List each line in the records that contains the word "kern".

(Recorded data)
===

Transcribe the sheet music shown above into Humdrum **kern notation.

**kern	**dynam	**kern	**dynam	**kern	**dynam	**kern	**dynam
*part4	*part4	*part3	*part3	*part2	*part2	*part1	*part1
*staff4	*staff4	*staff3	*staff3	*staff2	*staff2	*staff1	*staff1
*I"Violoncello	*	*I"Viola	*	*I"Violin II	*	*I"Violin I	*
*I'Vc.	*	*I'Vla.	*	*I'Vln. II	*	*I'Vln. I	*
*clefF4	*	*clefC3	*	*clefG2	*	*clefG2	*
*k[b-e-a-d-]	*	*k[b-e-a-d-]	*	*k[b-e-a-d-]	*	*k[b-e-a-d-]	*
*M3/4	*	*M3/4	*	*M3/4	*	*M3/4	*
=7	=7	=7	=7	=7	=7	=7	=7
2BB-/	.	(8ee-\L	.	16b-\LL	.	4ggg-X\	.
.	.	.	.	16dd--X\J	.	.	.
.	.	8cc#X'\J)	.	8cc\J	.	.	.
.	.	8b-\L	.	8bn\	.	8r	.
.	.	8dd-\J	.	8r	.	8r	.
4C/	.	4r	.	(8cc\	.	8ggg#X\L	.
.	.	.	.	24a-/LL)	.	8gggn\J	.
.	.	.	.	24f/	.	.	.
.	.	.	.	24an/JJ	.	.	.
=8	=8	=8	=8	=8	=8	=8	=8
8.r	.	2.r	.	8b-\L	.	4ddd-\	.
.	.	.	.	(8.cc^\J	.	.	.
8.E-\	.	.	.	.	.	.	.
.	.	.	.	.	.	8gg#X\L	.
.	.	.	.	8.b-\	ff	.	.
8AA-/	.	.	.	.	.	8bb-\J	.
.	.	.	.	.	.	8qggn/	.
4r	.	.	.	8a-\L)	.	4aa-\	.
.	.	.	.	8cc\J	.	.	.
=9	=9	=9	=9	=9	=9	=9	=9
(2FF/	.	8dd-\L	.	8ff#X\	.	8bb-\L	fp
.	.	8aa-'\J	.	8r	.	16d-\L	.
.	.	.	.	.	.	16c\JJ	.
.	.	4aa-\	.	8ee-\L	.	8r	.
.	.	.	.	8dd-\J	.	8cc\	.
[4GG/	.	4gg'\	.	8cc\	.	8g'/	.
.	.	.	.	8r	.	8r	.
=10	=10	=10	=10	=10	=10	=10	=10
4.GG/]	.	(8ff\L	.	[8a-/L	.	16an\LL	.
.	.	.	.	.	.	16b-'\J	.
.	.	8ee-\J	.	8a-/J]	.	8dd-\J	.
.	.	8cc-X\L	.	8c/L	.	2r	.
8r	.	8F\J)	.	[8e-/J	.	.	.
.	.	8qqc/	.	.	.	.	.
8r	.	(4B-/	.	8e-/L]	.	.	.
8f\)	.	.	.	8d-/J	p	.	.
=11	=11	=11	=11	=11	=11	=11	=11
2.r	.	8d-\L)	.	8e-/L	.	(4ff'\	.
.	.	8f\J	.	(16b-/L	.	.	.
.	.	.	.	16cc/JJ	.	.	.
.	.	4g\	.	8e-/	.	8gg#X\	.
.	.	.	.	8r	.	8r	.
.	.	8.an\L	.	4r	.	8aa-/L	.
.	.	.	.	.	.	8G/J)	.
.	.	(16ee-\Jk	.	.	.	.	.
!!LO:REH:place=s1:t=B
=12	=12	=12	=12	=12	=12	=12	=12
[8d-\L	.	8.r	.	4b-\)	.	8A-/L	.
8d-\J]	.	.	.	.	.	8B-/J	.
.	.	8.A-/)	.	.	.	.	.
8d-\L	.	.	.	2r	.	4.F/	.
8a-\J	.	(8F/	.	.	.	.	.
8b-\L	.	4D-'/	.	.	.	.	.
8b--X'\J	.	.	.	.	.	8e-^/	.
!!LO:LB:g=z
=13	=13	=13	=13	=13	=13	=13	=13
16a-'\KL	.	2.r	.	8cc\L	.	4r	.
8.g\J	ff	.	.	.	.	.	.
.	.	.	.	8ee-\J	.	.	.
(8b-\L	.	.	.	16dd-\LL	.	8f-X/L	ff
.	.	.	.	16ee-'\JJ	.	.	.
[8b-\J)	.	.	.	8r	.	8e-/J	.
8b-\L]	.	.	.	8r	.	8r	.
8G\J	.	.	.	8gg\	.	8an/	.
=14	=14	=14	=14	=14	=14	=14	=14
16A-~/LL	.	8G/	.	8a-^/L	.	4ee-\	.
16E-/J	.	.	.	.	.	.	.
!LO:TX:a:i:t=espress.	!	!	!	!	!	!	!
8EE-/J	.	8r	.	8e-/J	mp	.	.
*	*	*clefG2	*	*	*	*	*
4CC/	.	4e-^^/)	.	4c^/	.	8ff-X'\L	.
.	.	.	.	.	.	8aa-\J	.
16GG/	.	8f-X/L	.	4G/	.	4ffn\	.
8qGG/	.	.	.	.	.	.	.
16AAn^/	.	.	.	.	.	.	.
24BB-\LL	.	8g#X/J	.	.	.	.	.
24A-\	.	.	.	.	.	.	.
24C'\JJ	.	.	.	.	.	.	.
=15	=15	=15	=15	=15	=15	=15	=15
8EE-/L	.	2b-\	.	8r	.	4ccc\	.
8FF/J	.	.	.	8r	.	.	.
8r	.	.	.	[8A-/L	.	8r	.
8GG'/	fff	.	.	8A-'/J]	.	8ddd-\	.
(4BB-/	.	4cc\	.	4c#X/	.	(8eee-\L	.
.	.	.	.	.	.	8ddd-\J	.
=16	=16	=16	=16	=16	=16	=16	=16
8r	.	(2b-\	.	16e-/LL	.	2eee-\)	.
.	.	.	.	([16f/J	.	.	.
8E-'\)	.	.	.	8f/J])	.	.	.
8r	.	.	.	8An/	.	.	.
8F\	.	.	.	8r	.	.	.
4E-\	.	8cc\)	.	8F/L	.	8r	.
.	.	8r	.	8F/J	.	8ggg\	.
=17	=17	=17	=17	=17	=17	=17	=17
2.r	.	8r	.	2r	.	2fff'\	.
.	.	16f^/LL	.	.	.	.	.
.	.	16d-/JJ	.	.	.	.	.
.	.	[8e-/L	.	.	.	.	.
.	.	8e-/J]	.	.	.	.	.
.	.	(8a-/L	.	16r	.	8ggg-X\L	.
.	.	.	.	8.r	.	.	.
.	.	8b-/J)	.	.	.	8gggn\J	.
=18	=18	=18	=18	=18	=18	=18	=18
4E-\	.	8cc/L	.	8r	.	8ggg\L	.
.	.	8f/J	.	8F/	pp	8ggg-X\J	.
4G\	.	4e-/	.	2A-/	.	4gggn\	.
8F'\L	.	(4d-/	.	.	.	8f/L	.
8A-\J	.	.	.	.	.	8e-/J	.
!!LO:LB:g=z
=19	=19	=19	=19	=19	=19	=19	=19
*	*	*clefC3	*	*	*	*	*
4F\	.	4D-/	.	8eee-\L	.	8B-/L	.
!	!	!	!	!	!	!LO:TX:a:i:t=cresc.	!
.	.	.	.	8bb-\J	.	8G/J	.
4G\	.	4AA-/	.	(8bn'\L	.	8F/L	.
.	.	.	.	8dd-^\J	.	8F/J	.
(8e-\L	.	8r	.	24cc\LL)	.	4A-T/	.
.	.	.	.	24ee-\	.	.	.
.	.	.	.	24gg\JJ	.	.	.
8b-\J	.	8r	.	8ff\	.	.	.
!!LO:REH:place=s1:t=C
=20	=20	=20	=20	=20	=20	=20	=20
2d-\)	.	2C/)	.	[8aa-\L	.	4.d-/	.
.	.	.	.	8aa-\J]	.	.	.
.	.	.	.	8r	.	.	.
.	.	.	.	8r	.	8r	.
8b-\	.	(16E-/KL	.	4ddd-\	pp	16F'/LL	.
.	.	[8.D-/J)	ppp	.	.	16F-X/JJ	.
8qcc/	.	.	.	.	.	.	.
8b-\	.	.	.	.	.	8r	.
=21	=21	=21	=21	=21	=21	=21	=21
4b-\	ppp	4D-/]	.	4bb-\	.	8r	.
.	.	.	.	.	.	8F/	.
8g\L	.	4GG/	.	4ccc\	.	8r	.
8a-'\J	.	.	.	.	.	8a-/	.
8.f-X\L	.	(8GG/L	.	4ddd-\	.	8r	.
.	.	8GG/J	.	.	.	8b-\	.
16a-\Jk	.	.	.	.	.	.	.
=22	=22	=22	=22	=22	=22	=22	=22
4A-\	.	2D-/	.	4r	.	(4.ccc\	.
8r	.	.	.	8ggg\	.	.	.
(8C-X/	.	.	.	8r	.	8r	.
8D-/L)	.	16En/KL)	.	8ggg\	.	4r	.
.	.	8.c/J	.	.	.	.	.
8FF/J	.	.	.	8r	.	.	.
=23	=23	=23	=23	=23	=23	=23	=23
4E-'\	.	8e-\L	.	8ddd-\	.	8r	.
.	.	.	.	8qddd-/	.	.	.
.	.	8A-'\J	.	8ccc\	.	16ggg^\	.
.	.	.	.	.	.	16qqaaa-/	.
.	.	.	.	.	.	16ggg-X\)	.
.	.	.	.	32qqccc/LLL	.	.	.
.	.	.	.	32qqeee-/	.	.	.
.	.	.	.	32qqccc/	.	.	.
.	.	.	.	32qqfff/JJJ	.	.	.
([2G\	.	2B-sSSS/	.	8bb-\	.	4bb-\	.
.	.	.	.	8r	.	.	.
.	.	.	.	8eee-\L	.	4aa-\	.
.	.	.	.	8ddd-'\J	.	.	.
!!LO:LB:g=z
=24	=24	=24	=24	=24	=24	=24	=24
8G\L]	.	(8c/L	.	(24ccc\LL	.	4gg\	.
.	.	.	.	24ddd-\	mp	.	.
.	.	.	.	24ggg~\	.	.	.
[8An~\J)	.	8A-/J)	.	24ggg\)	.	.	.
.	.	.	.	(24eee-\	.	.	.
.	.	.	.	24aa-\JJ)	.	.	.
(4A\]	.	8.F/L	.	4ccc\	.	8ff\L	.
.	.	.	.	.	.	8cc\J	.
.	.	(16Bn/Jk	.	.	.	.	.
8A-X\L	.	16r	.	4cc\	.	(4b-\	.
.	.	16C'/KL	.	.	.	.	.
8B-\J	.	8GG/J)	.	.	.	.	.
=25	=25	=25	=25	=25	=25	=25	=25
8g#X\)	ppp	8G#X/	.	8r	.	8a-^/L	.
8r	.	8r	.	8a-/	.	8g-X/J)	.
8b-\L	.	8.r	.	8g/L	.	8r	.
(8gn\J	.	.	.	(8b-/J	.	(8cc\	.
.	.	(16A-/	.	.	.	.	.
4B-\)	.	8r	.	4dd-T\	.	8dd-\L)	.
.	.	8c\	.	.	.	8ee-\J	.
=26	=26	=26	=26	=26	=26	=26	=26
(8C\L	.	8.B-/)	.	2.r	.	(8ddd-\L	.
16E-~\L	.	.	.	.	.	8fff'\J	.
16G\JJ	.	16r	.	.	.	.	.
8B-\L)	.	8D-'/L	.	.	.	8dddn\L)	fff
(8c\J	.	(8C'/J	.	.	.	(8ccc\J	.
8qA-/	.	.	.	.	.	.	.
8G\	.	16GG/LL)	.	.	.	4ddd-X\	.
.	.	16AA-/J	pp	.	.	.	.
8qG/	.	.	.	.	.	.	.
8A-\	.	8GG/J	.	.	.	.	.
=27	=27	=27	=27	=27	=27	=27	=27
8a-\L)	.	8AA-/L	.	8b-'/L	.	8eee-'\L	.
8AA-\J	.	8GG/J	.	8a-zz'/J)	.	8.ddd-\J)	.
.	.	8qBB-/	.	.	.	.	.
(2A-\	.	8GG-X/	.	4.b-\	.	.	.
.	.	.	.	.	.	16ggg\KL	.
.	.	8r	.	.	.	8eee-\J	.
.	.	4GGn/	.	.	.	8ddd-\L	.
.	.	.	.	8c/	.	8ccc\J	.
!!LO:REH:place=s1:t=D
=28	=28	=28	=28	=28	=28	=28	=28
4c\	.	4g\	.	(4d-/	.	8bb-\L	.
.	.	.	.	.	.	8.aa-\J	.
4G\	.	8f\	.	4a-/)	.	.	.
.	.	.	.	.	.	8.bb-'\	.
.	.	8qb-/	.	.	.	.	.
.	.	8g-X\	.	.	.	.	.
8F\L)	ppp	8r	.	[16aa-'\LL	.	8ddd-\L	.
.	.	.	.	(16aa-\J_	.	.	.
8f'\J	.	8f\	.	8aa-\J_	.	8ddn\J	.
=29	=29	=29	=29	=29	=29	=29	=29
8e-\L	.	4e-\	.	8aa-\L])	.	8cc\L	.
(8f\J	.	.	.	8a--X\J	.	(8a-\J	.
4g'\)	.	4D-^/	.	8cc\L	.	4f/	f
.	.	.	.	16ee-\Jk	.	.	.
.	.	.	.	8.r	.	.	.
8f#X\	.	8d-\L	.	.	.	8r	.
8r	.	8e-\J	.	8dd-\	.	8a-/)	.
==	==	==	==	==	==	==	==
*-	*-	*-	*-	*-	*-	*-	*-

===

**TASK RESPONSE:**
Transcribe the sheet music shown above into Humdrum **kern notation.
**kern	**dynam	**kern	**dynam	**kern	**dynam	**kern	**dynam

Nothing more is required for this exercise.